■ **Prompt**:
Please reproduce the listing word for word. Pictures stay out.

*** Block opens ***

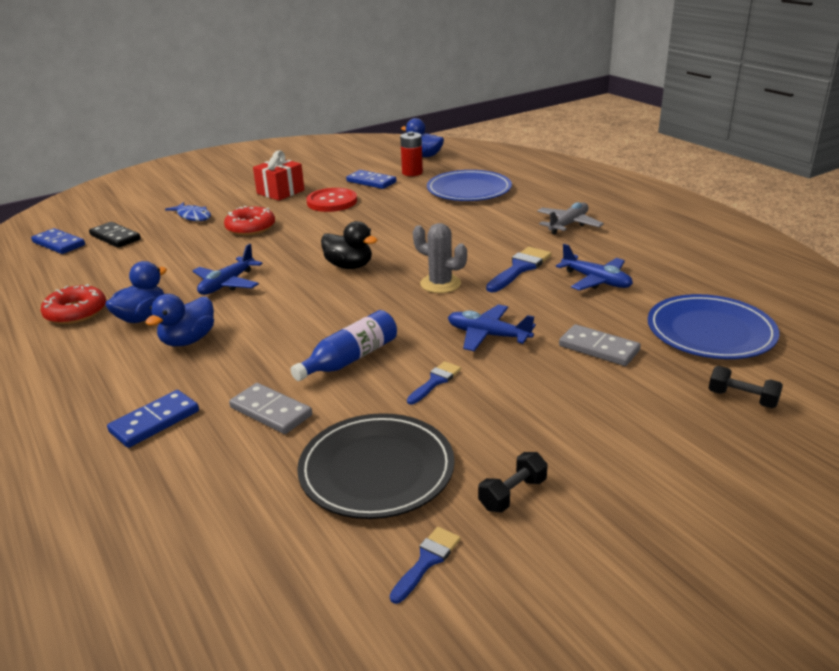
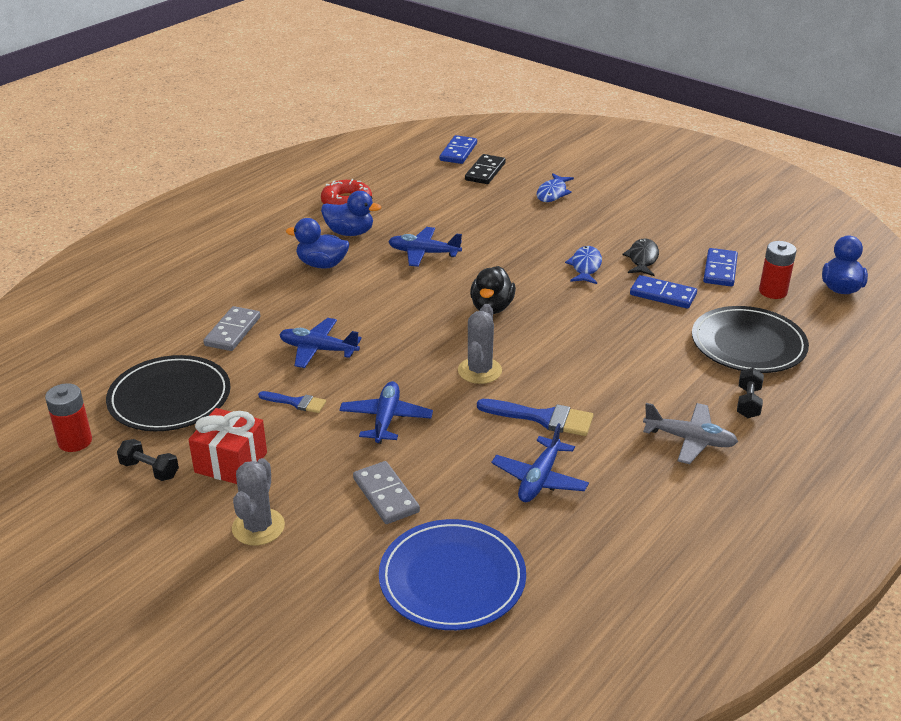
camera: 70 degrees right, 5 degrees up
(154, 421) = (209, 286): blue domino -> blue domino (663, 295)
(250, 228) = (546, 230): red donut -> none
(280, 192) = (647, 222): red gift -> red gift (231, 462)
(322, 222) = (585, 267): none -> blue fish
(332, 202) = (642, 259): red button -> black fish
(350, 359) = (318, 350): blue bottle -> blue plane
(427, 561) = (75, 441): blue brush -> red battery
(469, 190) = (748, 344): blue plate -> black plate
(599, 348) = (386, 495): grey domino -> grey domino turned 45 degrees counterclockwise
(630, 423) = (258, 527): none -> grey cactus
(742, 399) = (318, 604): black dumbbell -> black dumbbell (748, 403)

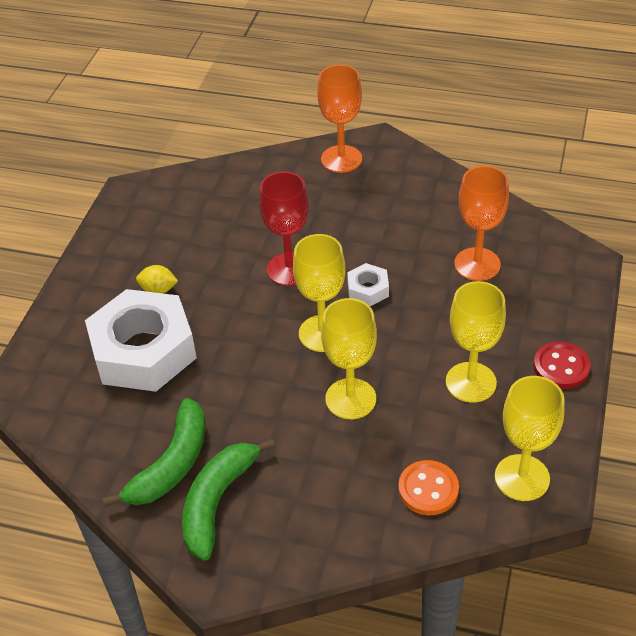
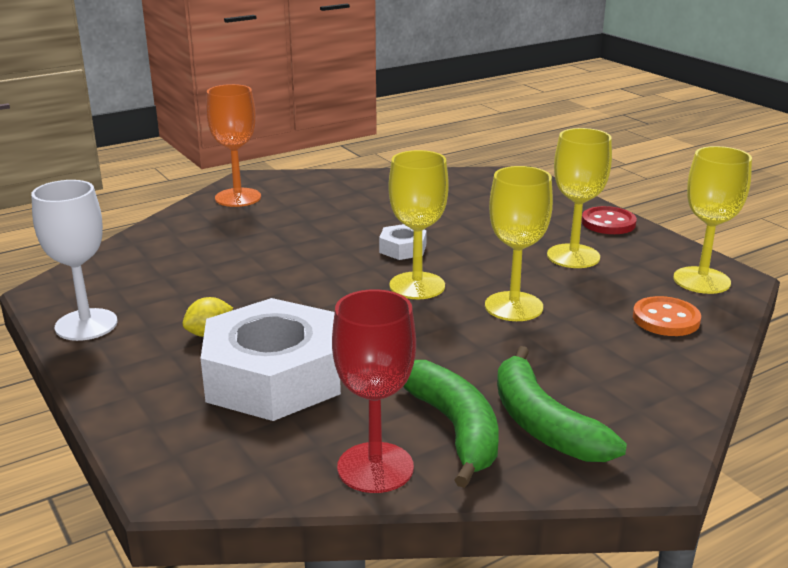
camera: 50 degrees left, 20 degrees down
(113, 236) = (86, 325): none -> white goblet
(289, 269) = (314, 267): red goblet -> red goblet (375, 467)
(477, 264) = (454, 204): orange goblet -> none

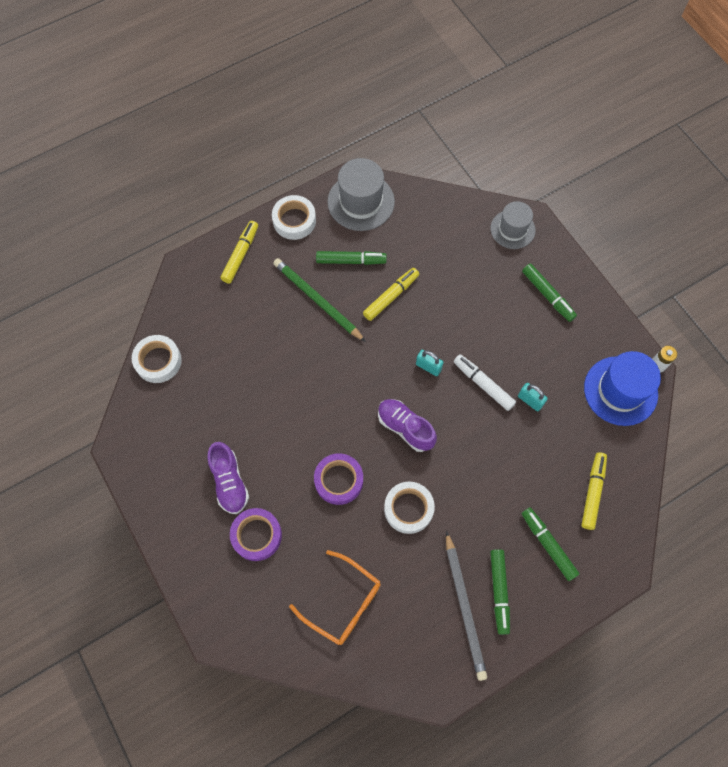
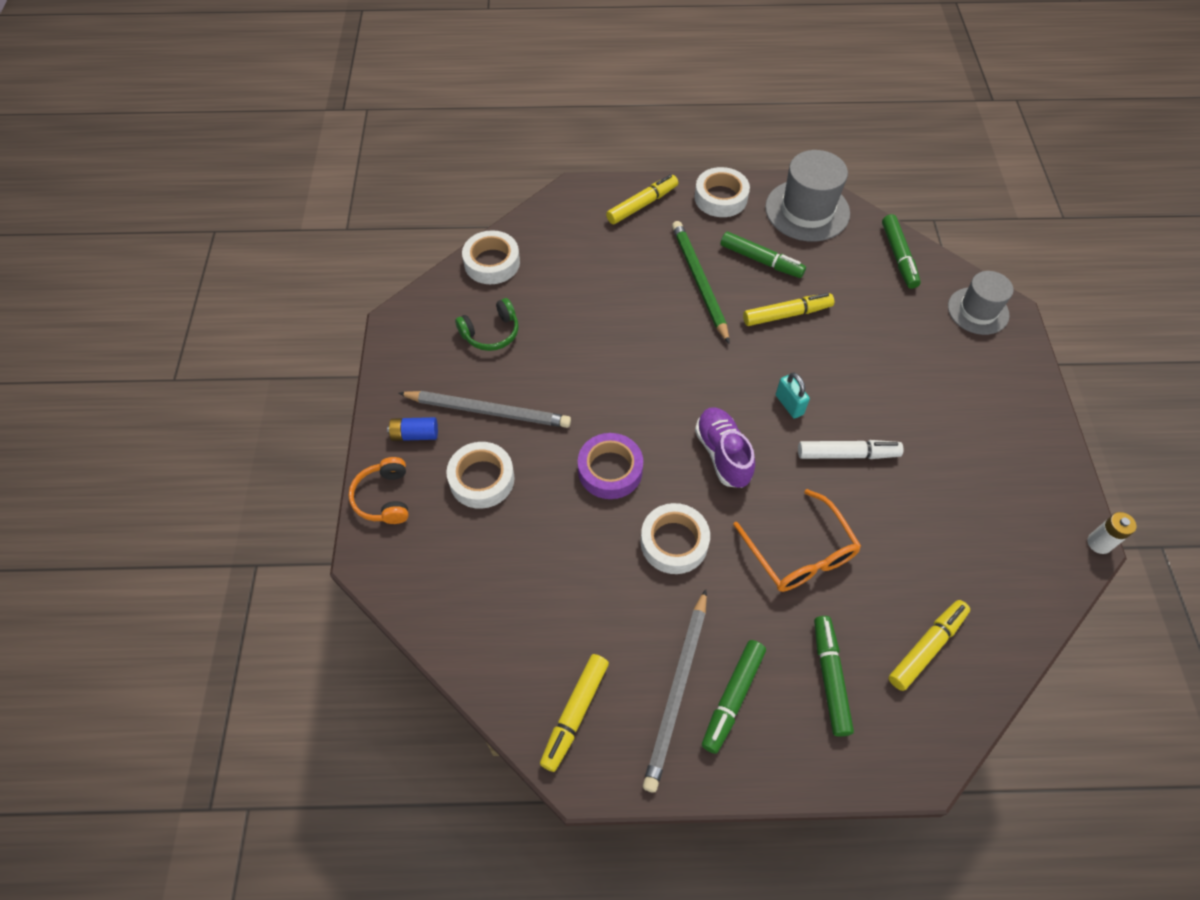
camera: 30 degrees right, 10 degrees down
(189, 528) = (415, 434): none -> blue battery
(193, 419) = (491, 333): none -> green headphones
(198, 587) = (384, 497): none -> orange headphones
(229, 482) = (488, 411): purple shoe -> grey pencil
(256, 535) = (481, 479): purple tape -> white tape
(343, 602) = (532, 602): orange glasses -> orange glasses (800, 553)
(412, 659) = (574, 713): none -> yellow marker
(483, 384) = (847, 454): white marker -> white marker turned 105 degrees clockwise
(530, 401) = (898, 500): turquoise padlock -> none
(547, 295) = (986, 398): green marker -> green marker (898, 256)
(620, 391) = (1030, 548): blue hat -> none

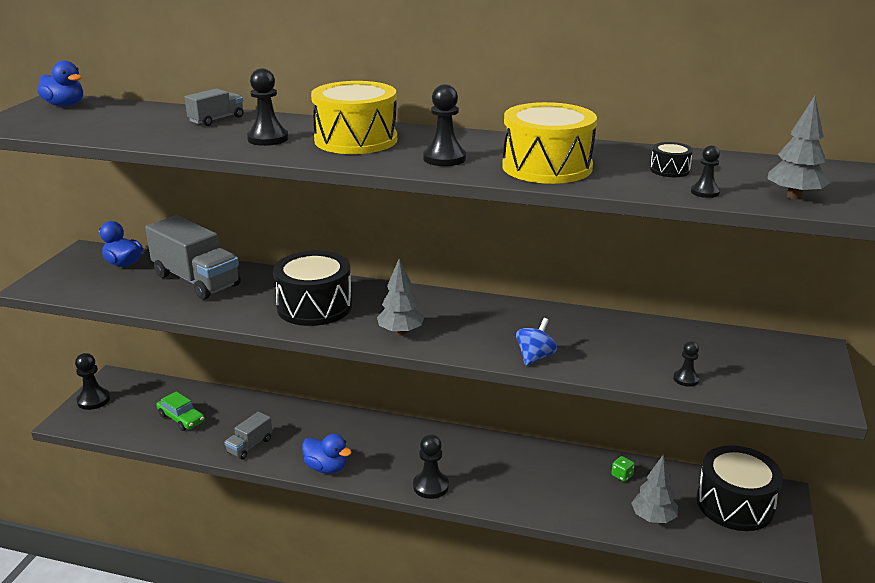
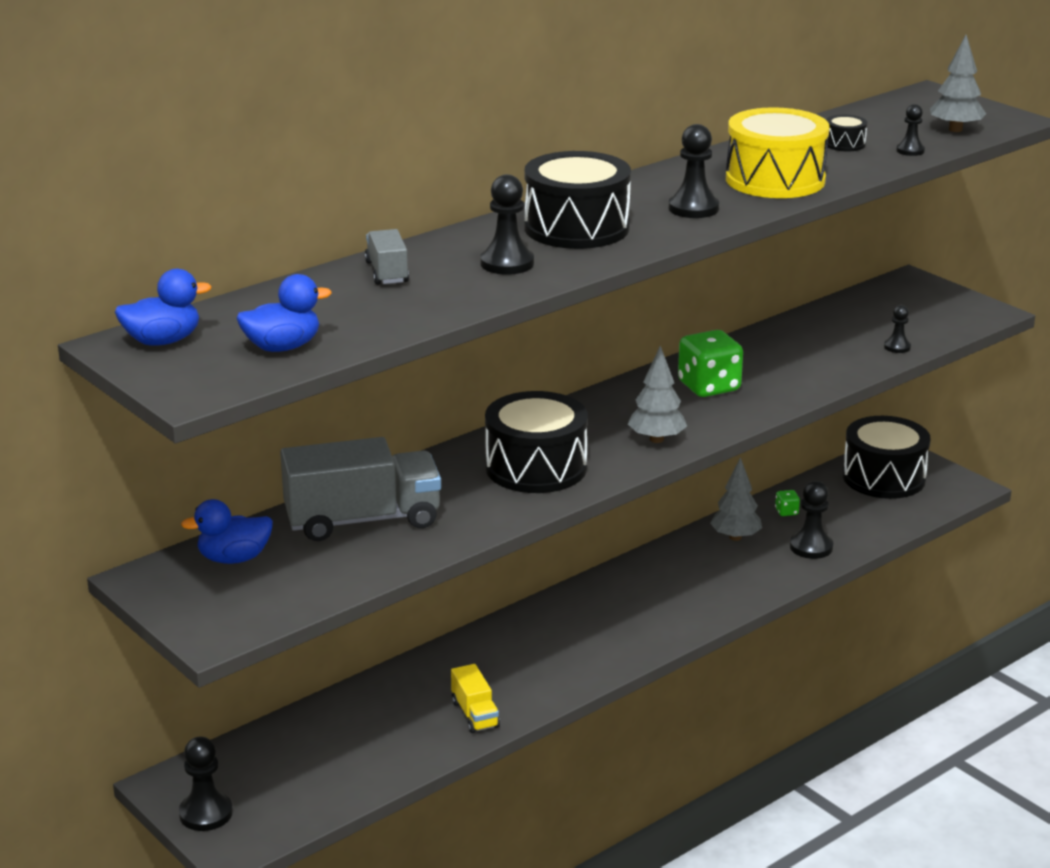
camera: 55 degrees left, 0 degrees up
(181, 418) = (349, 750): green car -> none
(250, 446) = (475, 714): grey truck -> yellow truck
(326, 468) = (581, 674): blue duck -> blue duck (282, 347)
(356, 140) = (576, 228): yellow drum -> black drum
(431, 486) = (687, 621): black pawn -> black pawn (811, 547)
(503, 326) = (709, 387): none -> green dice
(535, 357) = (785, 393): blue spinning top -> none
(653, 518) = (861, 524): grey tree -> grey tree (735, 537)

*** Block closes ***

■ **Answer for this exercise**:
camera: 70 degrees right, 5 degrees up
(154, 421) = (209, 286): blue domino -> blue domino (663, 295)
(250, 228) = (546, 230): red donut -> none
(280, 192) = (647, 222): red gift -> red gift (231, 462)
(322, 222) = (585, 267): none -> blue fish
(332, 202) = (642, 259): red button -> black fish
(350, 359) = (318, 350): blue bottle -> blue plane
(427, 561) = (75, 441): blue brush -> red battery
(469, 190) = (748, 344): blue plate -> black plate
(599, 348) = (386, 495): grey domino -> grey domino turned 45 degrees counterclockwise
(630, 423) = (258, 527): none -> grey cactus
(742, 399) = (318, 604): black dumbbell -> black dumbbell (748, 403)

camera: 50 degrees left, 20 degrees down
(113, 236) = (86, 325): none -> white goblet
(289, 269) = (314, 267): red goblet -> red goblet (375, 467)
(477, 264) = (454, 204): orange goblet -> none

camera: 30 degrees right, 10 degrees down
(189, 528) = (415, 434): none -> blue battery
(193, 419) = (491, 333): none -> green headphones
(198, 587) = (384, 497): none -> orange headphones
(229, 482) = (488, 411): purple shoe -> grey pencil
(256, 535) = (481, 479): purple tape -> white tape
(343, 602) = (532, 602): orange glasses -> orange glasses (800, 553)
(412, 659) = (574, 713): none -> yellow marker
(483, 384) = (847, 454): white marker -> white marker turned 105 degrees clockwise
(530, 401) = (898, 500): turquoise padlock -> none
(547, 295) = (986, 398): green marker -> green marker (898, 256)
(620, 391) = (1030, 548): blue hat -> none

camera: 55 degrees left, 0 degrees up
(181, 418) = (349, 750): green car -> none
(250, 446) = (475, 714): grey truck -> yellow truck
(326, 468) = (581, 674): blue duck -> blue duck (282, 347)
(356, 140) = (576, 228): yellow drum -> black drum
(431, 486) = (687, 621): black pawn -> black pawn (811, 547)
(503, 326) = (709, 387): none -> green dice
(535, 357) = (785, 393): blue spinning top -> none
(653, 518) = (861, 524): grey tree -> grey tree (735, 537)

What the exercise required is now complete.